• [ABOUT THIS TASK] Match on the string "brown" in the entries below and return every matching line.

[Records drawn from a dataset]
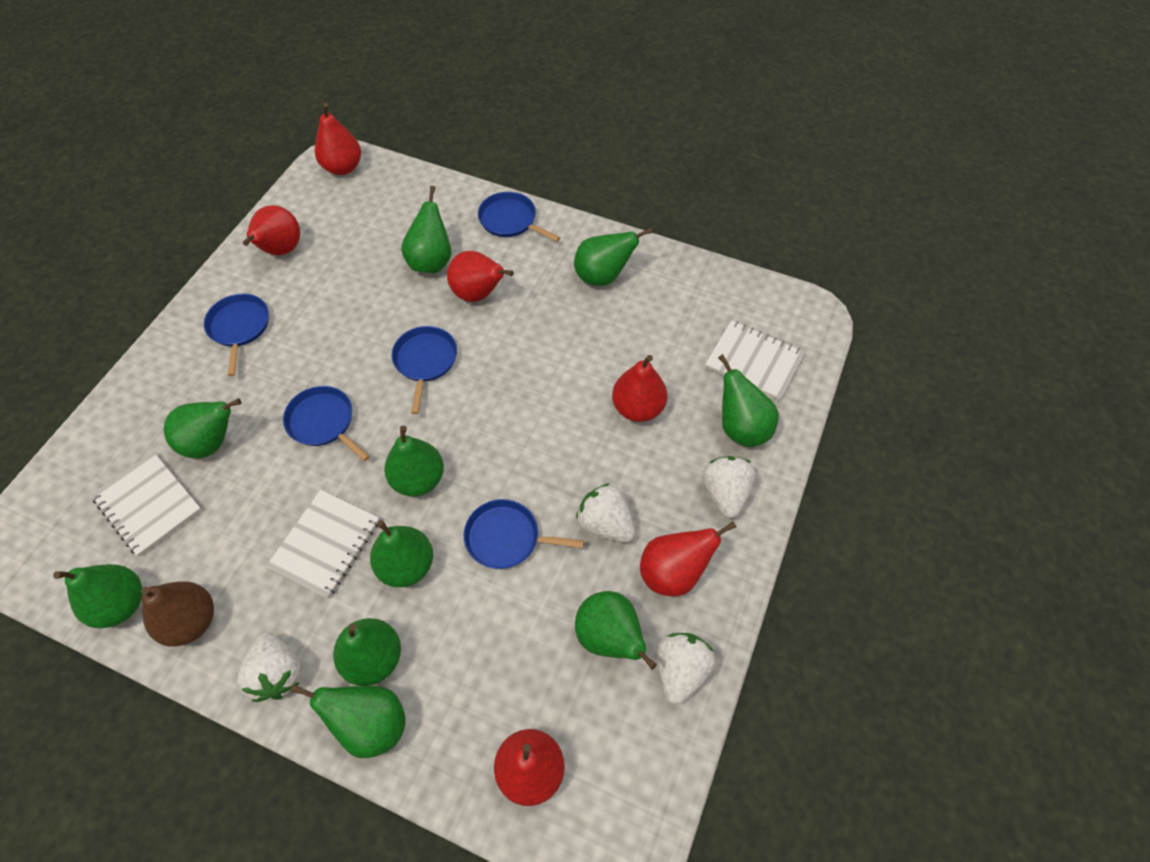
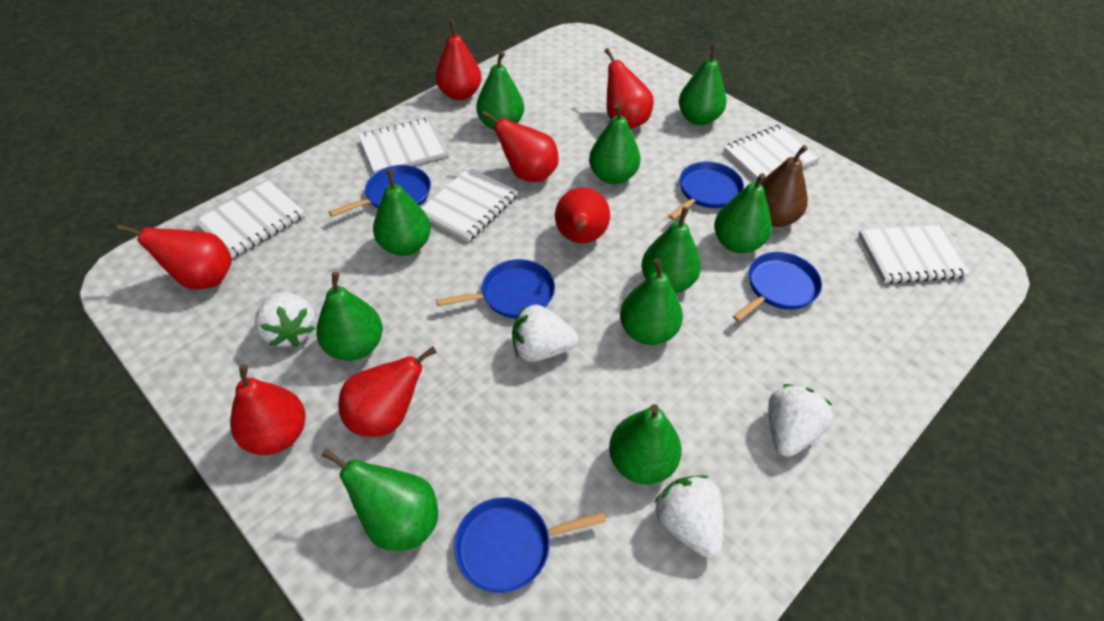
red pear: 6 -> 7
white notebook: 3 -> 5

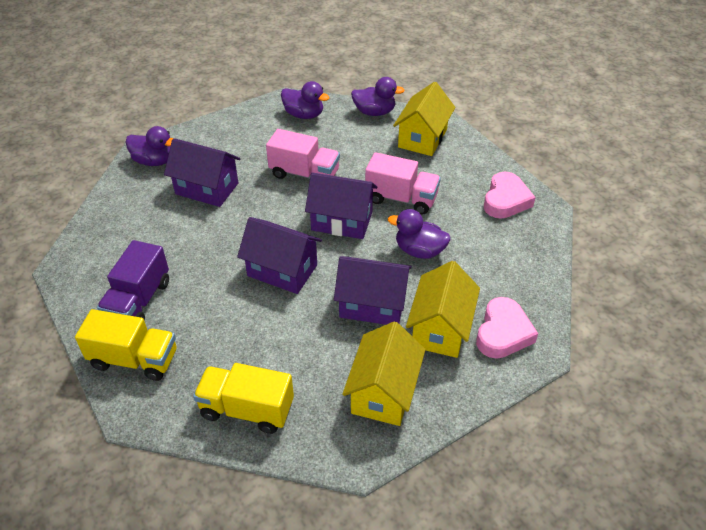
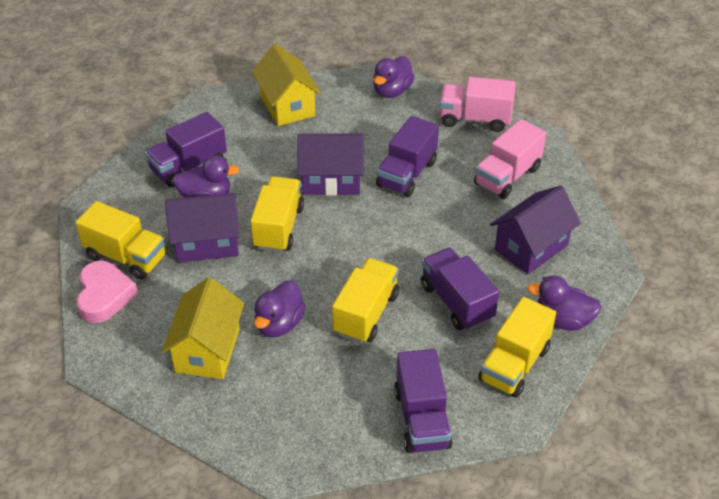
pink heart: 2 -> 1
purple house: 4 -> 3
purple truck: 1 -> 4
yellow house: 3 -> 2
yellow truck: 2 -> 4

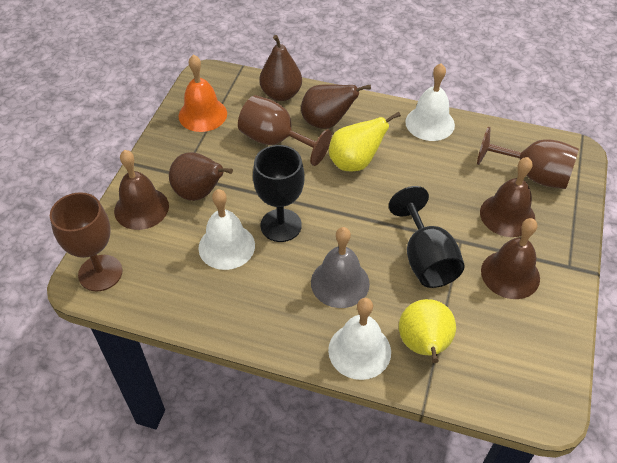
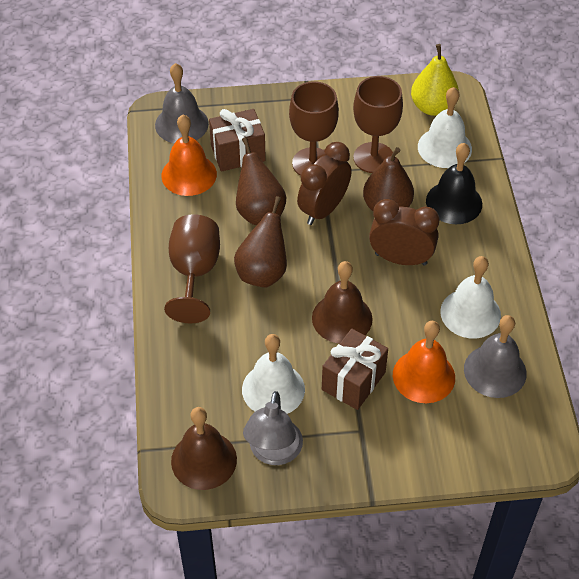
black bell: 0 -> 1
black goblet: 2 -> 0
brown bell: 3 -> 2
brown clock: 0 -> 2
brown gift: 0 -> 2
grey bell: 1 -> 2
grey lamp: 0 -> 1
orange bell: 1 -> 2
yellow pear: 2 -> 1

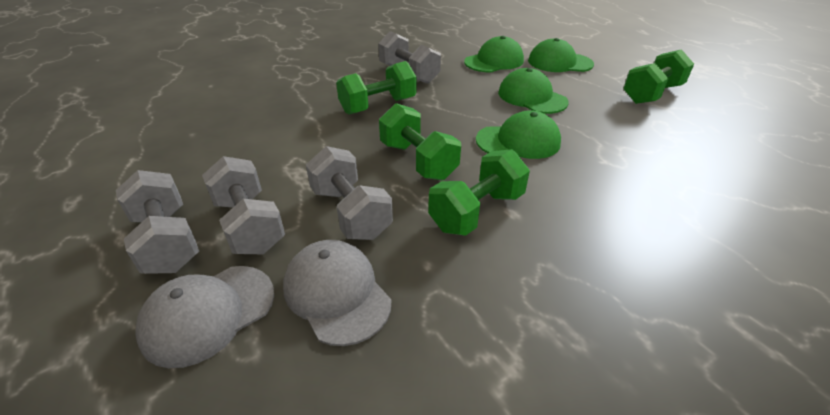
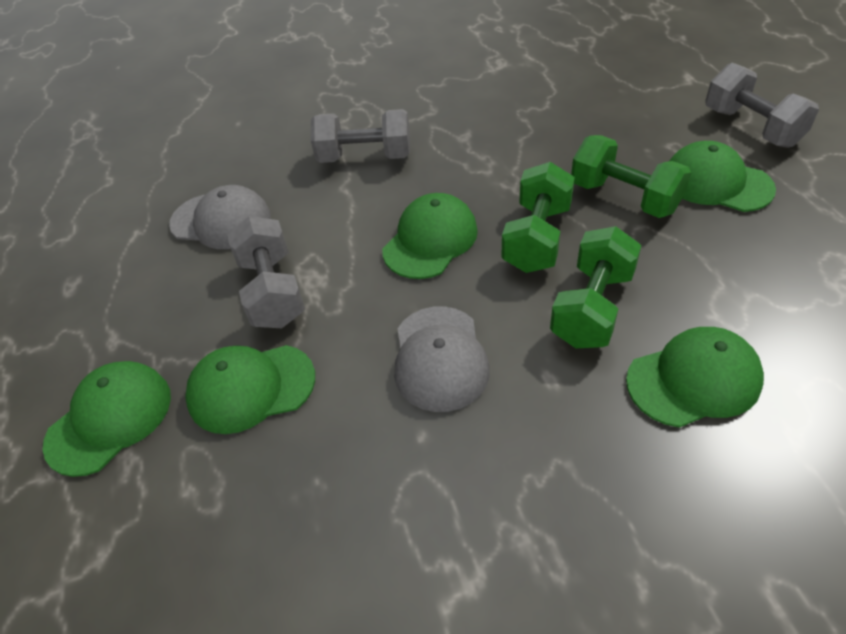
green cap: 4 -> 5
green dumbbell: 4 -> 3
grey dumbbell: 4 -> 3

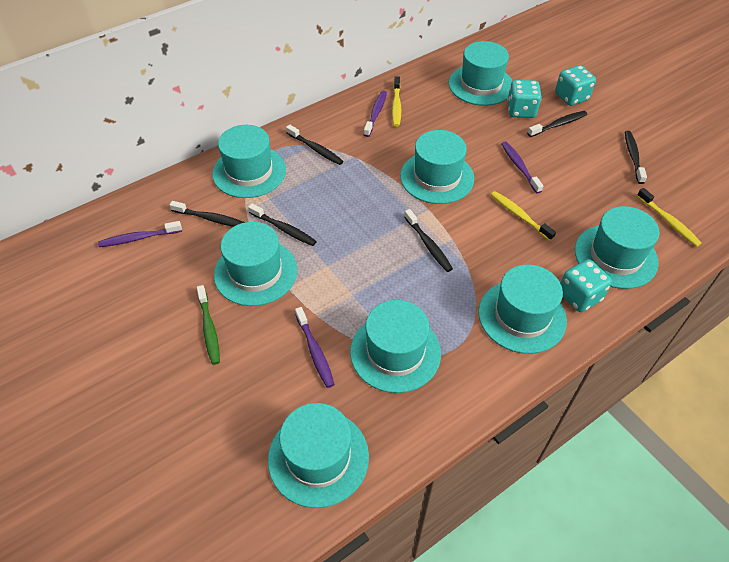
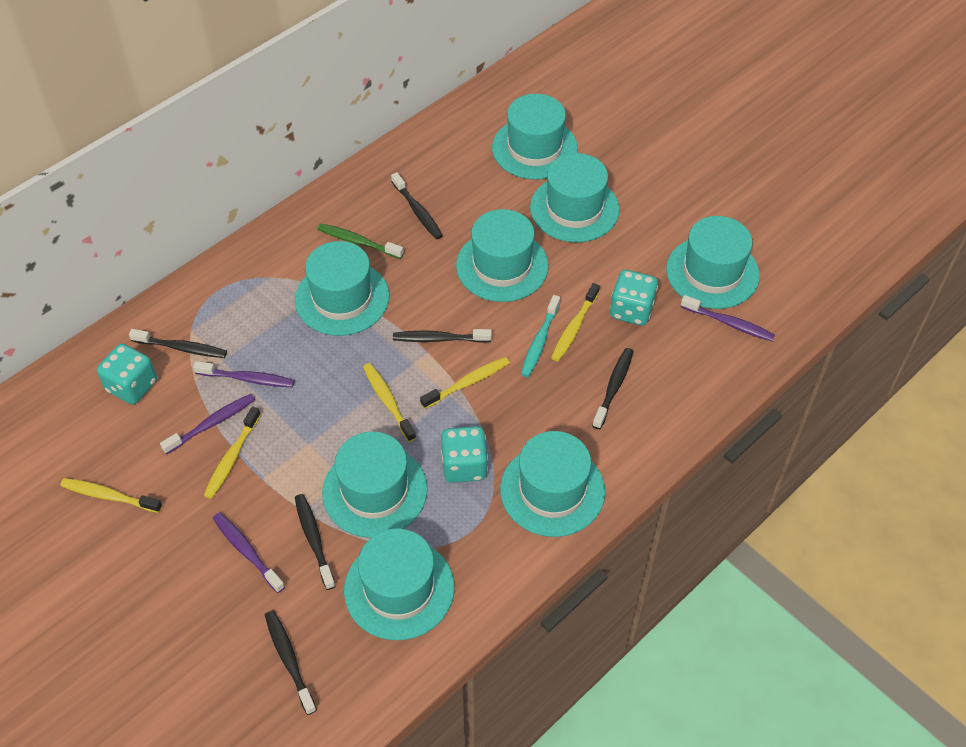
turquoise toothbrush: 0 -> 1
yellow toothbrush: 3 -> 5

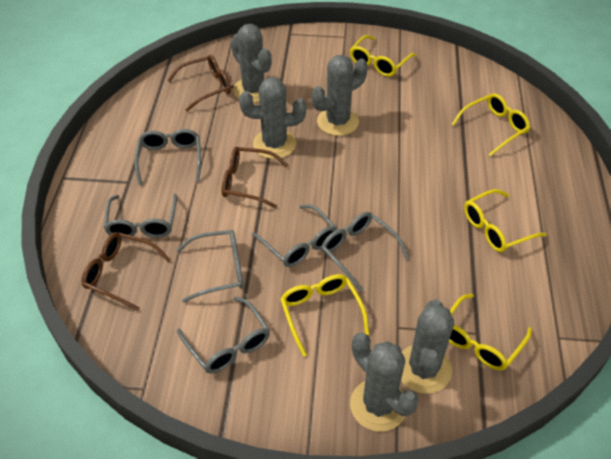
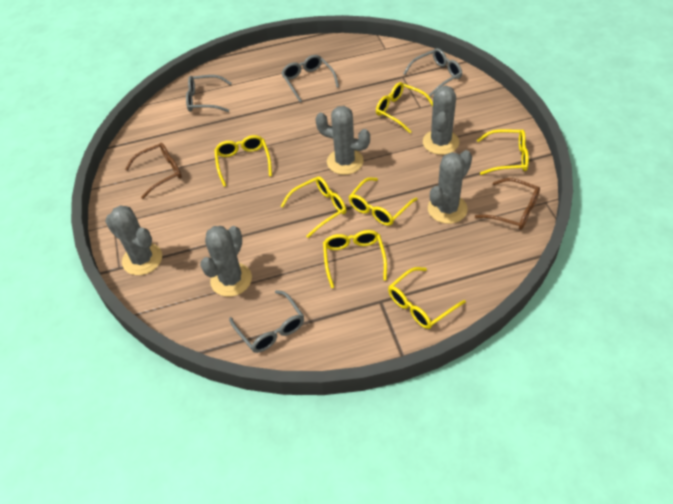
brown glasses: 3 -> 2
grey glasses: 6 -> 4
yellow glasses: 5 -> 7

• [RESPONSE BOX]
brown bell: 3 -> 2
brown clock: 0 -> 2
brown gift: 0 -> 2
brown glasses: 3 -> 2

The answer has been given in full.